## Exercise requirements
Return each line of the listing in which the word "black" appears.

## Information given
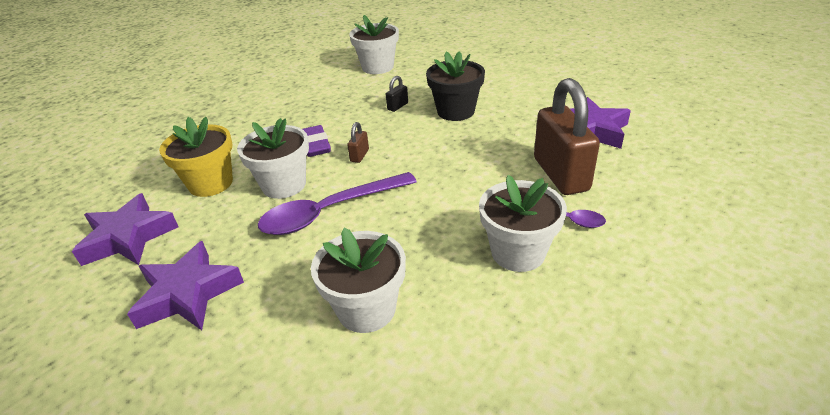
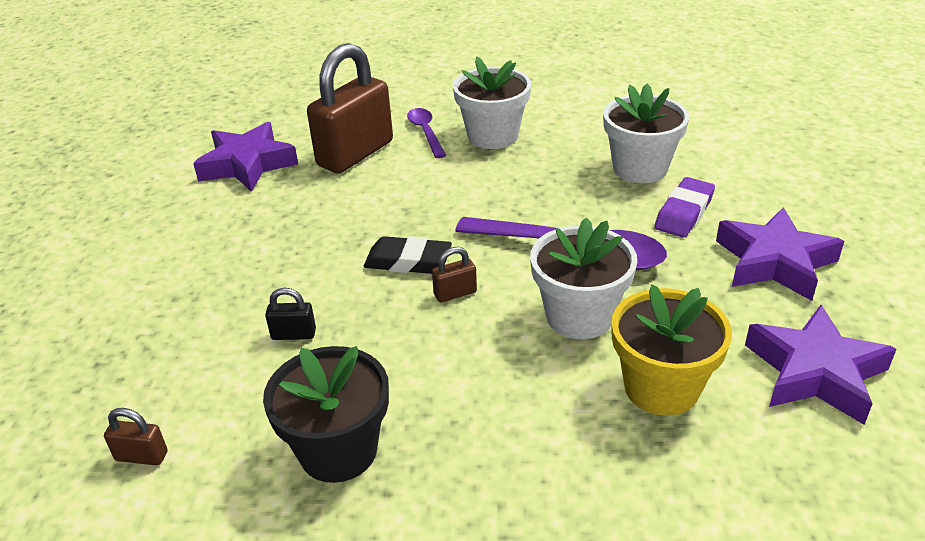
camera: 130 degrees left, 0 degrees up
(315, 145) = (474, 350): purple eraser -> purple eraser (684, 213)
(377, 67) = (142, 456): white flower pot -> brown padlock
(406, 151) = (408, 261): none -> black eraser
(455, 111) = (269, 272): black flower pot -> black flower pot (338, 450)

## Task response
(406, 151) = (408, 261): none -> black eraser
(455, 111) = (269, 272): black flower pot -> black flower pot (338, 450)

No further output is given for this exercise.